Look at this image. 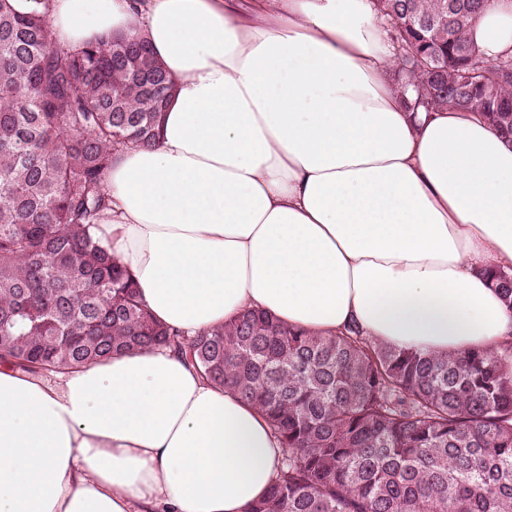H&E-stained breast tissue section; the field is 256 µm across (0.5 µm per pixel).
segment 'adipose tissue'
Here are the masks:
<instances>
[{
	"mask_svg": "<svg viewBox=\"0 0 512 512\" xmlns=\"http://www.w3.org/2000/svg\"><path fill=\"white\" fill-rule=\"evenodd\" d=\"M58 45L144 36L174 79L94 237L188 336L247 309L425 353L512 345L482 269H512V139L410 111L370 0H12ZM512 55V0L469 29ZM284 450L167 350L70 373L0 363V512H244Z\"/></svg>",
	"mask_w": 512,
	"mask_h": 512,
	"instance_id": "ef3b65f1",
	"label": "adipose tissue"
}]
</instances>
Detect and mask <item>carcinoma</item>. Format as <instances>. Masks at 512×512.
<instances>
[{"instance_id": "carcinoma-1", "label": "carcinoma", "mask_w": 512, "mask_h": 512, "mask_svg": "<svg viewBox=\"0 0 512 512\" xmlns=\"http://www.w3.org/2000/svg\"><path fill=\"white\" fill-rule=\"evenodd\" d=\"M485 0H375L414 107L512 137V57L468 38ZM174 81L144 39L73 52L0 0V362L66 372L166 347L256 407L284 448L245 512H512V374L356 328L323 336L247 311L192 338L158 322L93 238L123 148L155 144ZM512 309V272L485 271Z\"/></svg>"}]
</instances>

What the exercise asks: Nothing outside the span should appear: transcribe the lines from the one containing "Detect and mask" through the last line of the records.

Complete response:
Detect and mask <item>carcinoma</item>. Format as <instances>. Masks at 512×512.
<instances>
[{"instance_id": "carcinoma-1", "label": "carcinoma", "mask_w": 512, "mask_h": 512, "mask_svg": "<svg viewBox=\"0 0 512 512\" xmlns=\"http://www.w3.org/2000/svg\"><path fill=\"white\" fill-rule=\"evenodd\" d=\"M485 0H375L414 107L512 137V57L468 38ZM174 81L144 39L73 52L0 0V362L66 372L166 347L256 407L284 448L245 512H512V374L356 328L323 336L247 311L192 338L158 322L93 238L123 148L155 144ZM512 309V272L485 271Z\"/></svg>"}]
</instances>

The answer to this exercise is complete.